# REQUIREMENT
Identify the line that contains "gray cross at" in the material. Output it and every line after it, unchanged, through the end.

# MATERIAL SHOWN
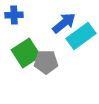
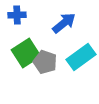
blue cross: moved 3 px right
cyan rectangle: moved 21 px down
gray pentagon: moved 1 px left; rotated 20 degrees clockwise
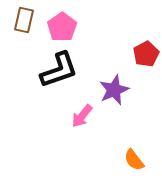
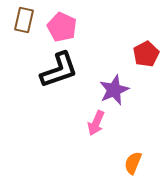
pink pentagon: rotated 12 degrees counterclockwise
pink arrow: moved 14 px right, 7 px down; rotated 15 degrees counterclockwise
orange semicircle: moved 1 px left, 3 px down; rotated 60 degrees clockwise
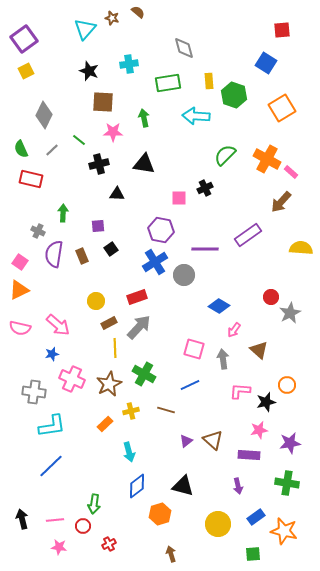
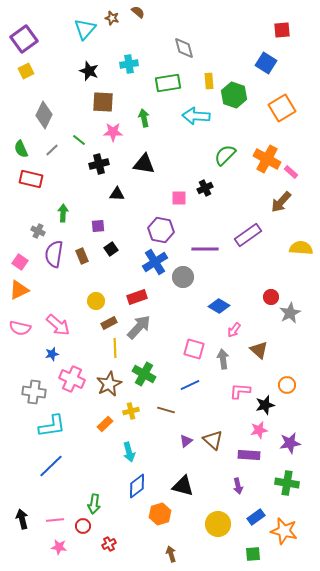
gray circle at (184, 275): moved 1 px left, 2 px down
black star at (266, 402): moved 1 px left, 3 px down
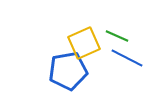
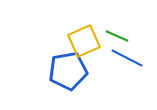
yellow square: moved 2 px up
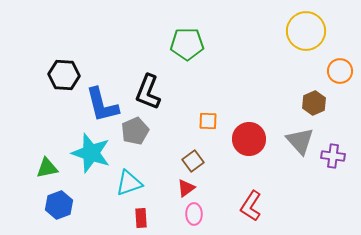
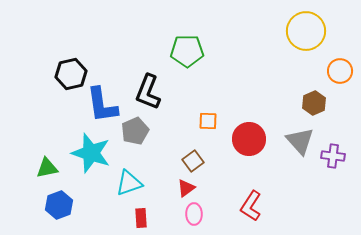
green pentagon: moved 7 px down
black hexagon: moved 7 px right, 1 px up; rotated 16 degrees counterclockwise
blue L-shape: rotated 6 degrees clockwise
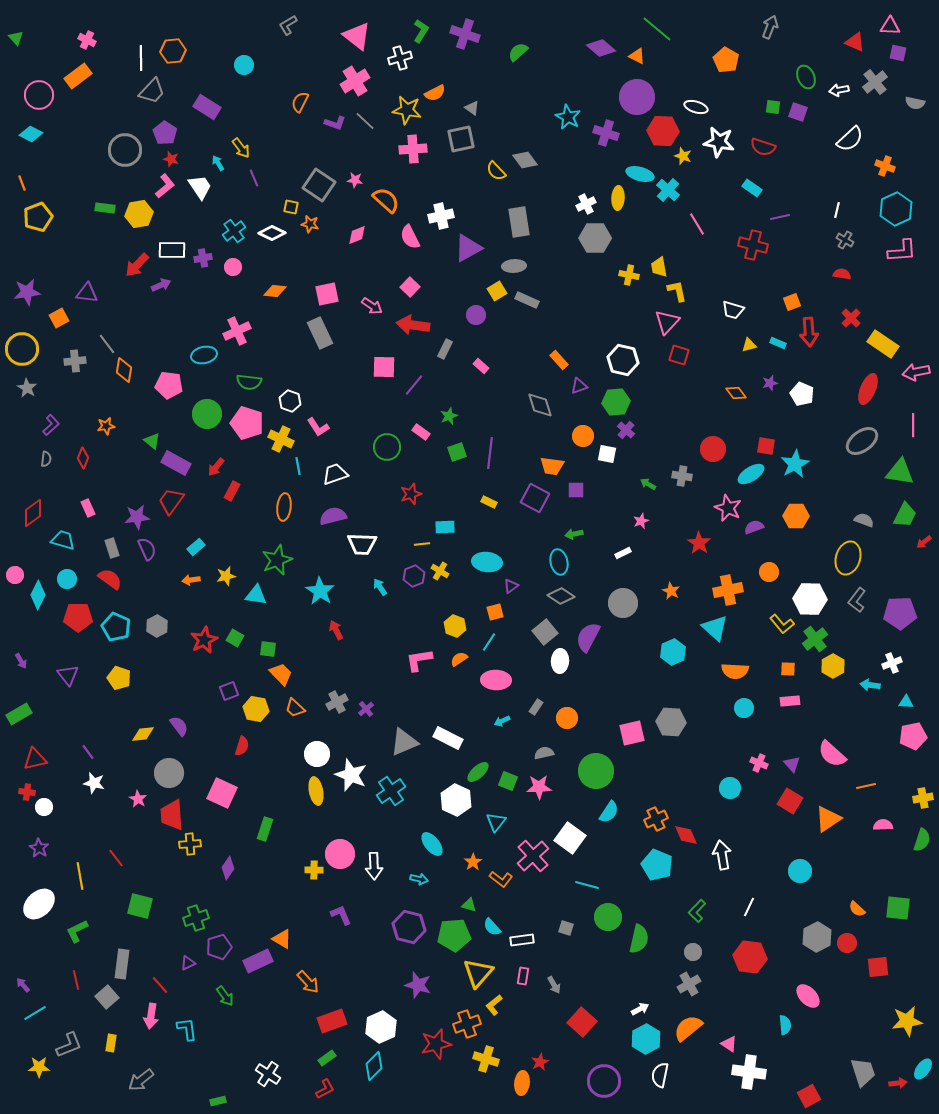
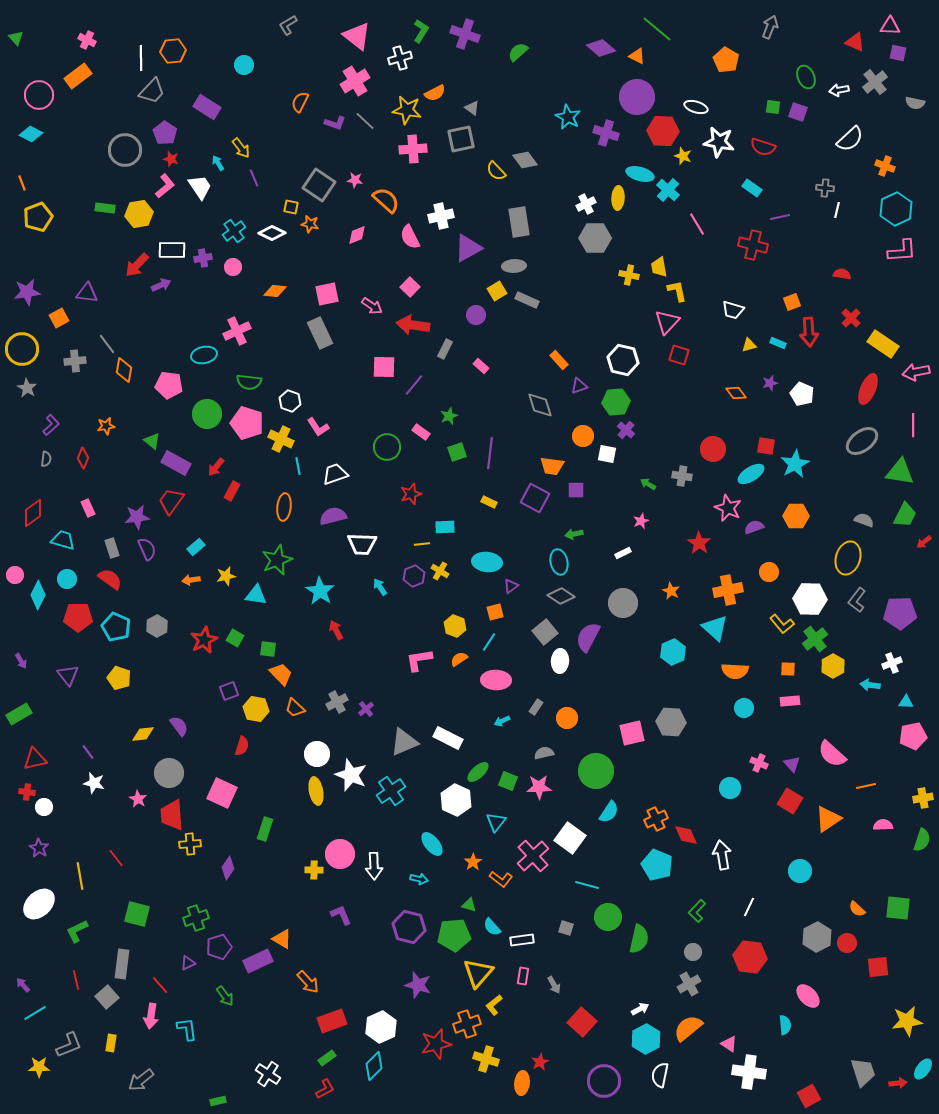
gray cross at (845, 240): moved 20 px left, 52 px up; rotated 24 degrees counterclockwise
green square at (140, 906): moved 3 px left, 8 px down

# EXERCISE SOLUTION
gray cross at (845, 240): moved 20 px left, 52 px up; rotated 24 degrees counterclockwise
green square at (140, 906): moved 3 px left, 8 px down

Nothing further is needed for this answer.